## Your assignment:
Beginning with the line where "Quote Error: [663,818,980,980]" appears, restate each line word for word until the data ends. Pictures do not go in.

## Stored data entries:
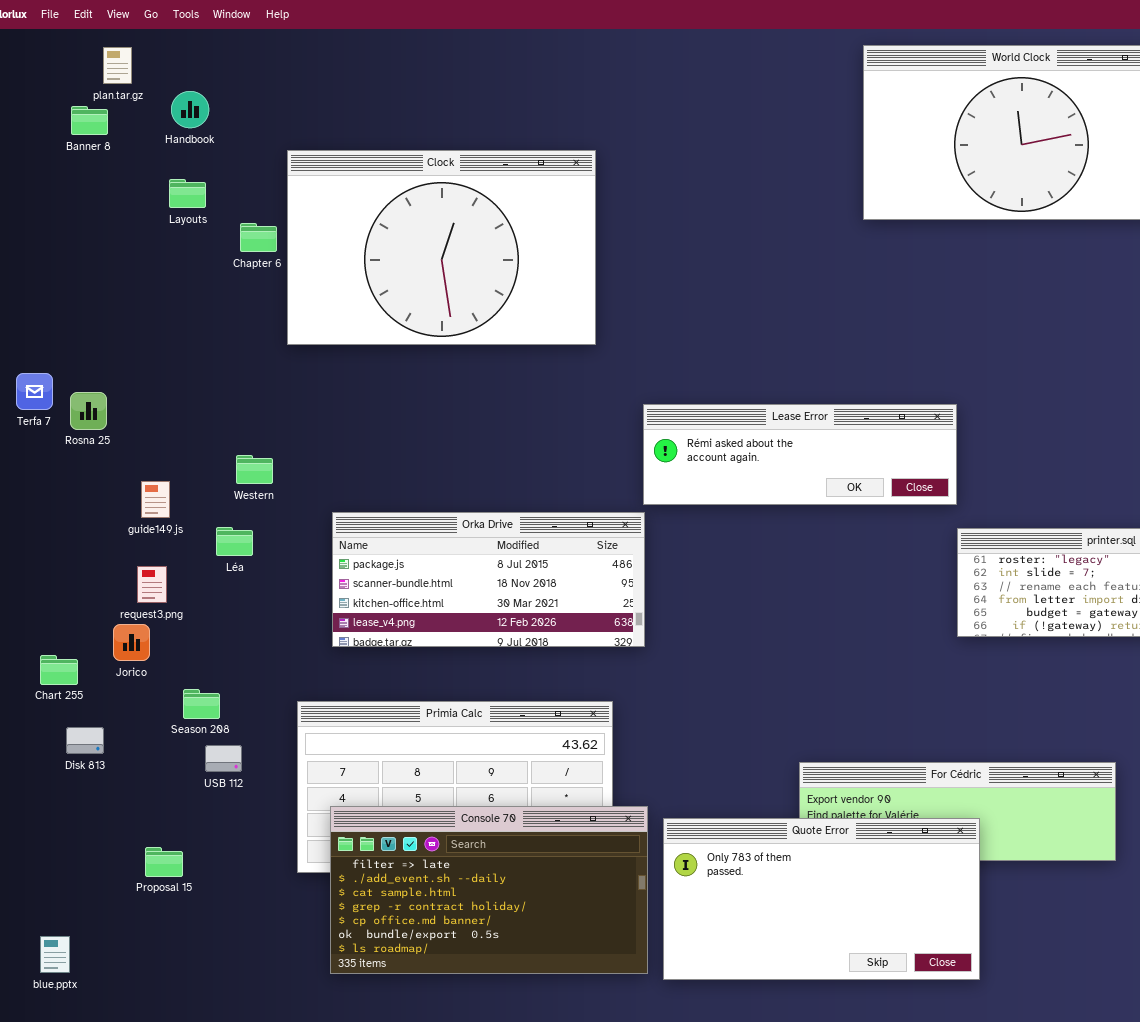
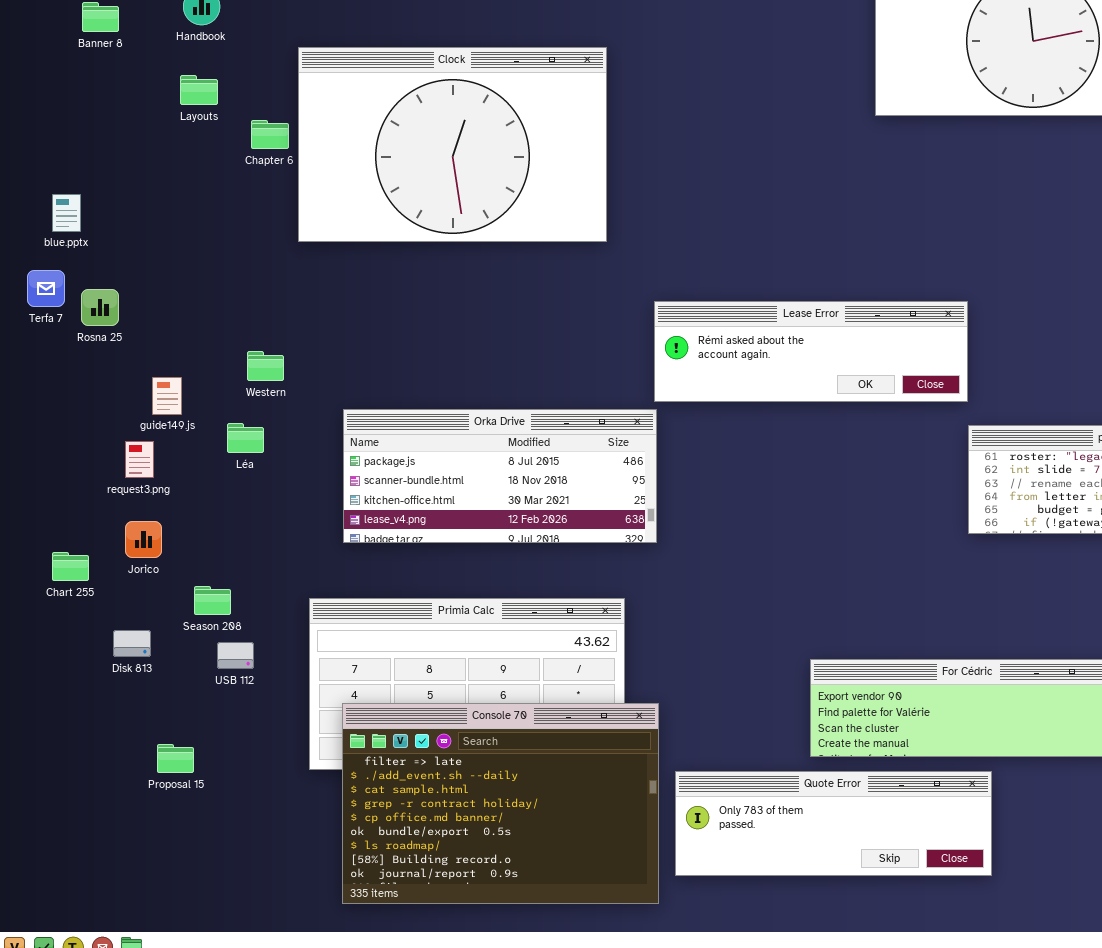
request3.png: [137,566,167,603] -> [125,441,154,478], moved
Disk 813: [66,727,104,754] -> [113,630,151,657], moved
Console 70: [330,806,648,974] -> [342,703,659,904], resized
Quote Error: [663,818,980,980] -> [675,771,992,876], resized
blue.pptx: [40,936,70,973] -> [52,194,81,232], moved

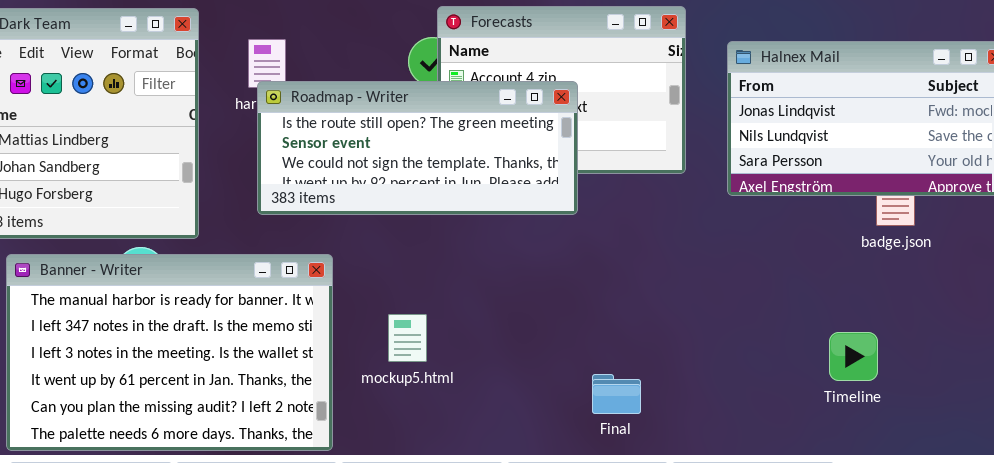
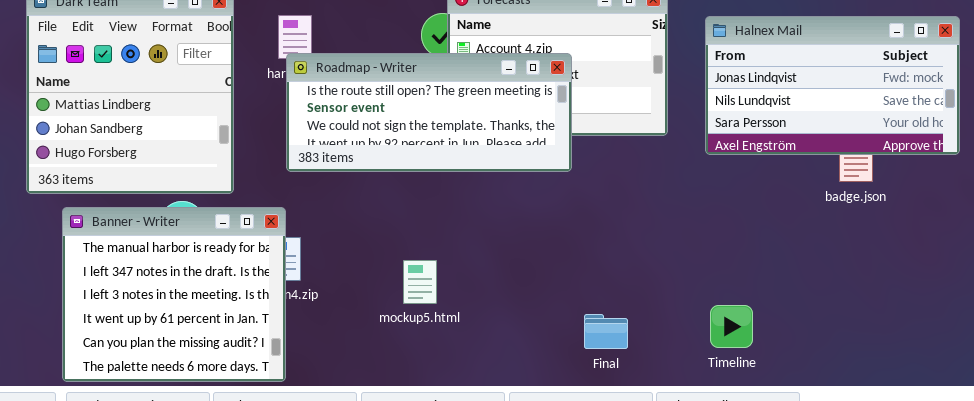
Banner - Writer: [6,254,333,451] -> [62,207,286,382], resized
Timeline: [829,332,878,381] -> [710,305,753,348], moved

## Exercise response:
Quote Error: [663,818,980,980] -> [675,771,992,876], resized
blue.pptx: [40,936,70,973] -> [52,194,81,232], moved

Banner - Writer: [6,254,333,451] -> [62,207,286,382], resized
Timeline: [829,332,878,381] -> [710,305,753,348], moved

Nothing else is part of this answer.